What to work on: Copy all the entries word for word, but omit the pictures.

Provided material:
▼▼▼
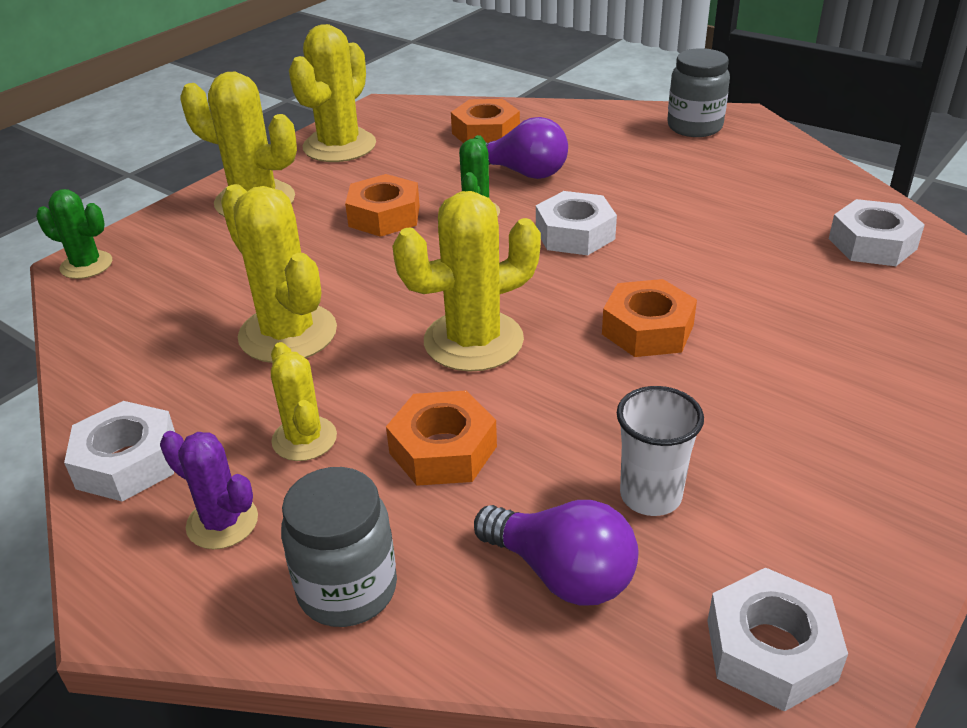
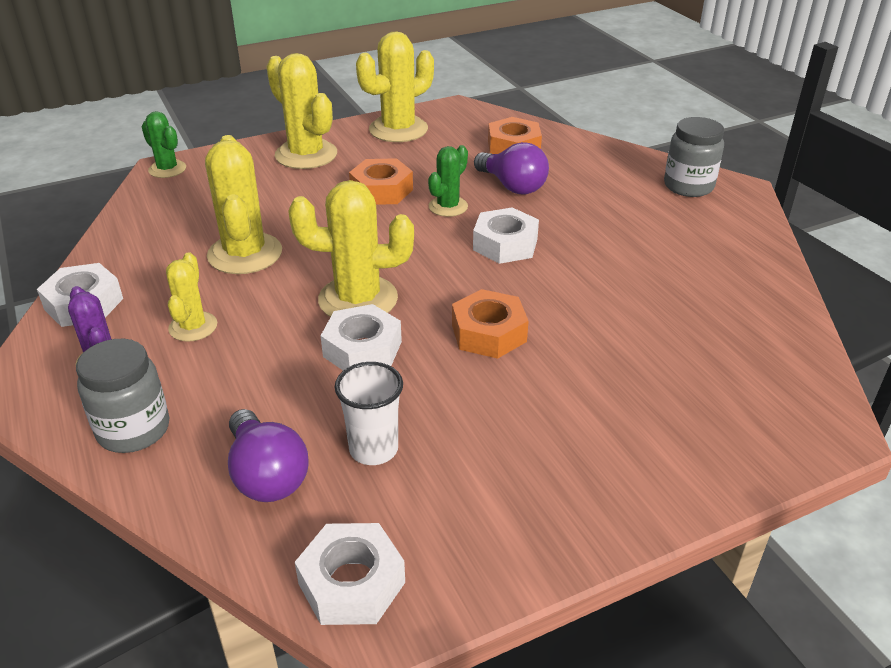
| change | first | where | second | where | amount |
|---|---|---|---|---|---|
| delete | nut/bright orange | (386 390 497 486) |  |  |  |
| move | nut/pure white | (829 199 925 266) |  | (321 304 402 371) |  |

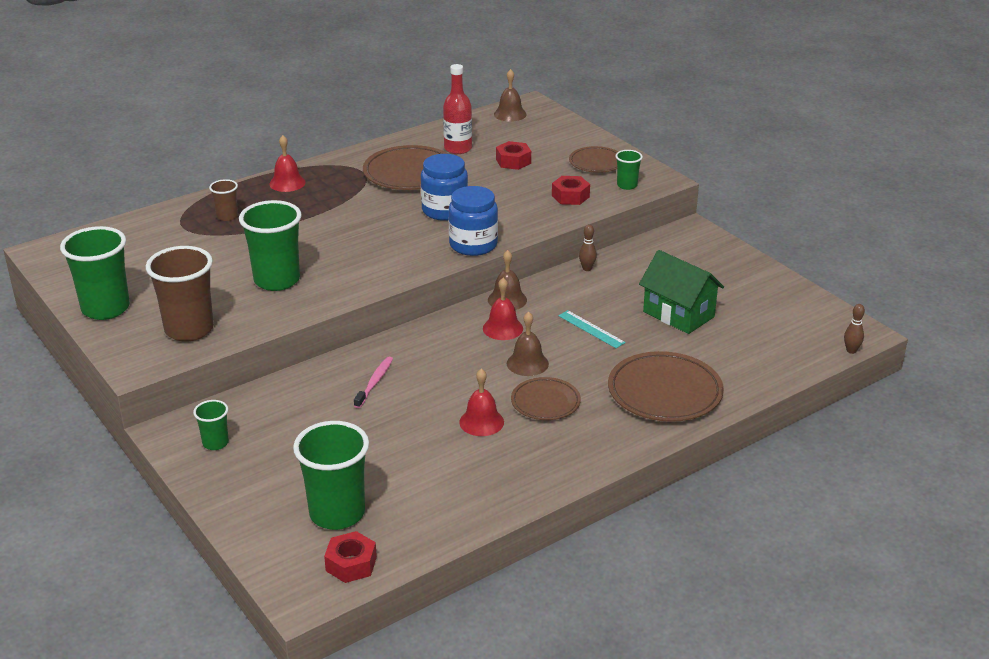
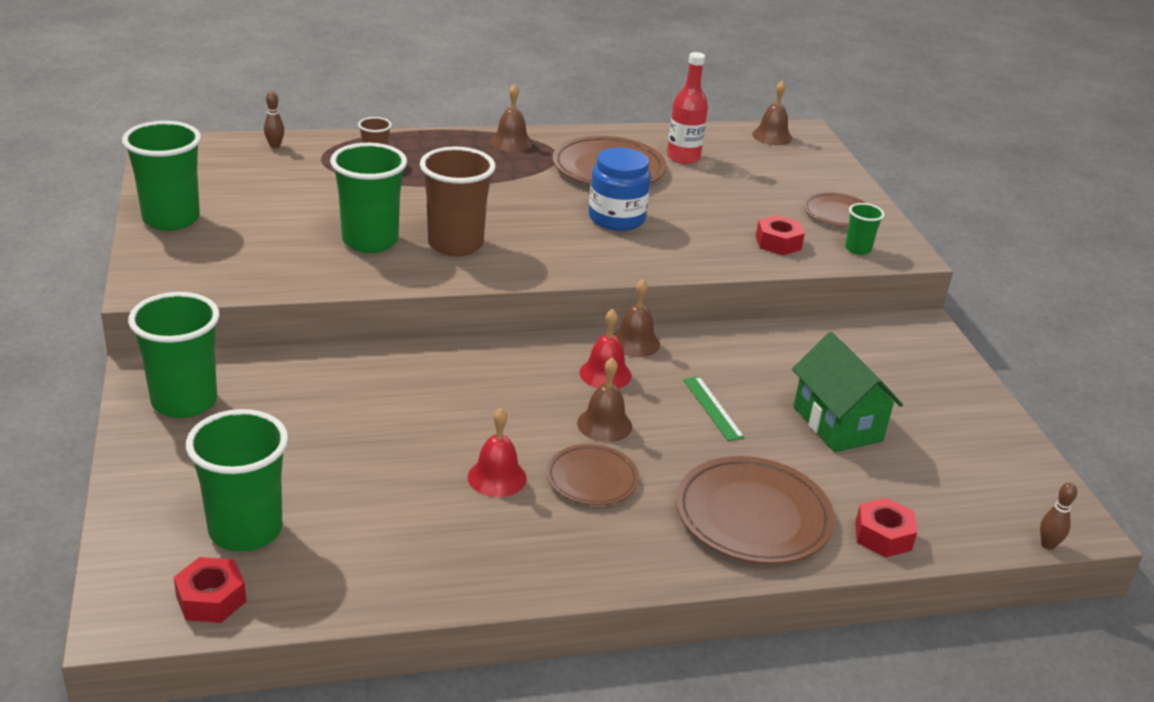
| change | first | where | second | where | amount |
|---|---|---|---|---|---|
| move | beaker/dark brown | (146 246 214 342) |  | (420 147 495 256) |  |
| resize | beaker/green | (193 400 229 450) |  | (128 292 220 418) | x2.00 |
| delete | bell/crimson | (269 135 306 192) |  |  |  |
| delete | tooth brush/rosy | (354 357 393 408) |  |  |  |
| delete | preserve jar/cobalt | (449 186 498 256) |  |  |  |
| move | nut/crimson | (496 141 531 170) |  | (855 498 917 558) |  |
| recolor | ruler/aqua | (558 310 626 348) | ruler/green | (683 376 745 441) |  |
| move | bowling pin/dark brown | (579 224 597 271) |  | (264 91 284 148) |  |
| insert |  |  | bell/dark brown | (490 84 532 152) |  |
▲▲▲
Task response:
| change | first | where | second | where | amount |
|---|---|---|---|---|---|
| delete | nut/bright orange | (386 390 497 486) |  |  |  |
| move | nut/pure white | (829 199 925 266) |  | (321 304 402 371) |  |

| change | first | where | second | where | amount |
|---|---|---|---|---|---|
| move | beaker/dark brown | (146 246 214 342) |  | (420 147 495 256) |  |
| resize | beaker/green | (193 400 229 450) |  | (128 292 220 418) | x2.00 |
| delete | bell/crimson | (269 135 306 192) |  |  |  |
| delete | tooth brush/rosy | (354 357 393 408) |  |  |  |
| delete | preserve jar/cobalt | (449 186 498 256) |  |  |  |
| move | nut/crimson | (496 141 531 170) |  | (855 498 917 558) |  |
| recolor | ruler/aqua | (558 310 626 348) | ruler/green | (683 376 745 441) |  |
| move | bowling pin/dark brown | (579 224 597 271) |  | (264 91 284 148) |  |
| insert |  |  | bell/dark brown | (490 84 532 152) |  |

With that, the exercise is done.